* _Data records_

● ● ●

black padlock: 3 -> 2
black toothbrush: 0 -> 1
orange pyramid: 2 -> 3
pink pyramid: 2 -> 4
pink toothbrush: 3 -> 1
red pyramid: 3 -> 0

● ● ●

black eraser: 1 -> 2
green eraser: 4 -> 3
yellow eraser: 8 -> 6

● ● ●

* _Exercise goal_
For the records above, state the number of lines that include the string "pyramid" and add nothing.

* _Reply_
3